▶ GIVEN RECORDS
--------------------
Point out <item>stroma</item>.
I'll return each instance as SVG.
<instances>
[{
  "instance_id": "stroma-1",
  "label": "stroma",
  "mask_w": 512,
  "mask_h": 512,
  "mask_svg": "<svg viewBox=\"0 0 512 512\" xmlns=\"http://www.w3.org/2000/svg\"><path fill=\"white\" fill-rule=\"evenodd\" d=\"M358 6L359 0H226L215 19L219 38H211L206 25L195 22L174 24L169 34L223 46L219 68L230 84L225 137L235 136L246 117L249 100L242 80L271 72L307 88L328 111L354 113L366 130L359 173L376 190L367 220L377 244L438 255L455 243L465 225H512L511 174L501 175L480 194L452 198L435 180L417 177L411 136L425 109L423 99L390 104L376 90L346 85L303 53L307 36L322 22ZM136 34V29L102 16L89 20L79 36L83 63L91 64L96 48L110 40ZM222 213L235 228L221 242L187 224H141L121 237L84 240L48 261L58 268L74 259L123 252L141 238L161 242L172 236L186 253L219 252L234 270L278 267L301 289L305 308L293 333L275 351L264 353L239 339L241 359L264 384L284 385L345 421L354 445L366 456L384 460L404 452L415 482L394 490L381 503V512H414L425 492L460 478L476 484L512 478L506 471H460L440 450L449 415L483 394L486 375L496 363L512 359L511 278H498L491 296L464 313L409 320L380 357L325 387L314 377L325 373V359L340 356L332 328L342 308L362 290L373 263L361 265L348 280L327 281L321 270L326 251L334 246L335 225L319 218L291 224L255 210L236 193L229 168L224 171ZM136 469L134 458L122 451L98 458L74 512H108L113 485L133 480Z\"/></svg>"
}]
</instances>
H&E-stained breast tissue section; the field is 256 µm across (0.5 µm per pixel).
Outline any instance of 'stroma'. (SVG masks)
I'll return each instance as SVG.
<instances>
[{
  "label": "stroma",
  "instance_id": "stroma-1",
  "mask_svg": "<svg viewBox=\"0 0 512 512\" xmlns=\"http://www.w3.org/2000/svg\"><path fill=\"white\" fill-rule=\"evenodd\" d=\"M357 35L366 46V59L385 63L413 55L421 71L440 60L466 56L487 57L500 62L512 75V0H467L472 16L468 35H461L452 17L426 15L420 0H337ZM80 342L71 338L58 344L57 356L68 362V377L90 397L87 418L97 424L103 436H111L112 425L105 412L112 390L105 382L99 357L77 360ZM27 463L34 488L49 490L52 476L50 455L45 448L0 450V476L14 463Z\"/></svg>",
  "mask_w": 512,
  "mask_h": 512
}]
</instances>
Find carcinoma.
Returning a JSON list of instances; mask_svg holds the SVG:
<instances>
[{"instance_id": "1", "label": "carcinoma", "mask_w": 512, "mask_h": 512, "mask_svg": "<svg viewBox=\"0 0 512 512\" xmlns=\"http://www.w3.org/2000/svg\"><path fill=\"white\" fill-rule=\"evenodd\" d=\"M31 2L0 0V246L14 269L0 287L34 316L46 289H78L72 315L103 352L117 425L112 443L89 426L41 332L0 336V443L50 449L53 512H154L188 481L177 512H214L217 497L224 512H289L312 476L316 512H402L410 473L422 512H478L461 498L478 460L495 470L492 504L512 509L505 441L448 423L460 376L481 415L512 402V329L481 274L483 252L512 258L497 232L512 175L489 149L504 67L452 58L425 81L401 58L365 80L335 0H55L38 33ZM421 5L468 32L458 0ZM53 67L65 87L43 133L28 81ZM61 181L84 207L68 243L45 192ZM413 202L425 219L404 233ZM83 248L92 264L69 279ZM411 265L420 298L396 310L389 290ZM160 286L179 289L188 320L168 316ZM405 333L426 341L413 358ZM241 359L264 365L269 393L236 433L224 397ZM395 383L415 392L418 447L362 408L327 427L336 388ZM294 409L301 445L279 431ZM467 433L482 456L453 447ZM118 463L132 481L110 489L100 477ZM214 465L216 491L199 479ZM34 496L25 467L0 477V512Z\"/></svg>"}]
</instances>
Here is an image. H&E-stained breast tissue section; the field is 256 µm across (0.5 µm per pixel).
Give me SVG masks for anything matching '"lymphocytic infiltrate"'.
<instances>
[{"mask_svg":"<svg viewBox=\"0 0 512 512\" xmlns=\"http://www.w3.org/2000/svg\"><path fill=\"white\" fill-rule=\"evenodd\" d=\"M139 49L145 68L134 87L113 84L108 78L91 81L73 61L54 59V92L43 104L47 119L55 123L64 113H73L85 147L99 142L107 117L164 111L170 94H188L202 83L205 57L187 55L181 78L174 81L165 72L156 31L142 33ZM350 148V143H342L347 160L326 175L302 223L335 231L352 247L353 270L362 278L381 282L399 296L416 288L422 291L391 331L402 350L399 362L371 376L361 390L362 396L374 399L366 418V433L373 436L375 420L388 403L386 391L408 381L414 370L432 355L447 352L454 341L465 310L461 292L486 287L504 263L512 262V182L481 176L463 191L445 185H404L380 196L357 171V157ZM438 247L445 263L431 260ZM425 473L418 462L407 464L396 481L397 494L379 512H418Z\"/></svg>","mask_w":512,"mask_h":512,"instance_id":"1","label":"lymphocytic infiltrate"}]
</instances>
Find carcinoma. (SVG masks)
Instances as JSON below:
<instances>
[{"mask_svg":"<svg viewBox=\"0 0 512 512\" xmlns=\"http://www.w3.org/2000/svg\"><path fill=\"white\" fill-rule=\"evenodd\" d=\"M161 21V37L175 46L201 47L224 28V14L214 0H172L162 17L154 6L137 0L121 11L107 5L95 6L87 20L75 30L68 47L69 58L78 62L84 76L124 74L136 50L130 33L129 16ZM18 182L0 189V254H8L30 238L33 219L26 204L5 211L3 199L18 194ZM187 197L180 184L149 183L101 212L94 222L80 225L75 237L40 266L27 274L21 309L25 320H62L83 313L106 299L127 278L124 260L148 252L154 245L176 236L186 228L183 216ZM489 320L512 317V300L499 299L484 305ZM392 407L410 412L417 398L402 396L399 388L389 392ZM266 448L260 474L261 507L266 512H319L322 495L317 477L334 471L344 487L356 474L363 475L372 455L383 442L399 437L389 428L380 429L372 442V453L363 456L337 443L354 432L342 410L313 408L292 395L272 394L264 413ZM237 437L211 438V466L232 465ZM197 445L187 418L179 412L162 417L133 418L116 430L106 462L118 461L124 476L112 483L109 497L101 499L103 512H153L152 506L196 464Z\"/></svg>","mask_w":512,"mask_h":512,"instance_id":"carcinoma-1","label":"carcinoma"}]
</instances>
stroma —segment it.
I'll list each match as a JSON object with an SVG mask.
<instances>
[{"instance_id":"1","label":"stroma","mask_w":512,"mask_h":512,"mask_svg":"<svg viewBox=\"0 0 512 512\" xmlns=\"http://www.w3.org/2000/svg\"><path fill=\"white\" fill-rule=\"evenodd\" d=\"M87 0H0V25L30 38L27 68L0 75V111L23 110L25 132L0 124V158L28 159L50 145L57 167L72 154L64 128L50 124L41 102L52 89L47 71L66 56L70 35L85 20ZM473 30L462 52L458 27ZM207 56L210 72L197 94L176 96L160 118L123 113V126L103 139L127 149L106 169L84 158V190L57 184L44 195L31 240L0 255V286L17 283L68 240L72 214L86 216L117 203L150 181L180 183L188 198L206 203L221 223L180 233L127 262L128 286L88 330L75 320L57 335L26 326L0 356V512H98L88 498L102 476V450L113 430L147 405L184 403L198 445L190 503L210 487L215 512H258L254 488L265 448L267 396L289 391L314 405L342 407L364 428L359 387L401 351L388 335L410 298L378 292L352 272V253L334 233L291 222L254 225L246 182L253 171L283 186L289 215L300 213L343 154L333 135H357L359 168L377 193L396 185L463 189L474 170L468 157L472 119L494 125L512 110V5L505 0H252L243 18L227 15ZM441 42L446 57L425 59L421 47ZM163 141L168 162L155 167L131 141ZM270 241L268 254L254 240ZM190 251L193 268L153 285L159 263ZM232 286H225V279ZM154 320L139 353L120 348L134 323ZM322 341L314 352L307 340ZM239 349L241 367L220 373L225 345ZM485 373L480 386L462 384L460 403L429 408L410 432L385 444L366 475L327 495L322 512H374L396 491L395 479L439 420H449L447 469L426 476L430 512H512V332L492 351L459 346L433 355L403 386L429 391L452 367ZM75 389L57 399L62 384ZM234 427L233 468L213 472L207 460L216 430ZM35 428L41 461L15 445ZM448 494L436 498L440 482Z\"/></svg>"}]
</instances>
--------------------
▶ EXERCISE PROMPT
State how many lines of the listing include the word "JSON". Reply with the number alone.

▶ ANSWER TO THE TASK
3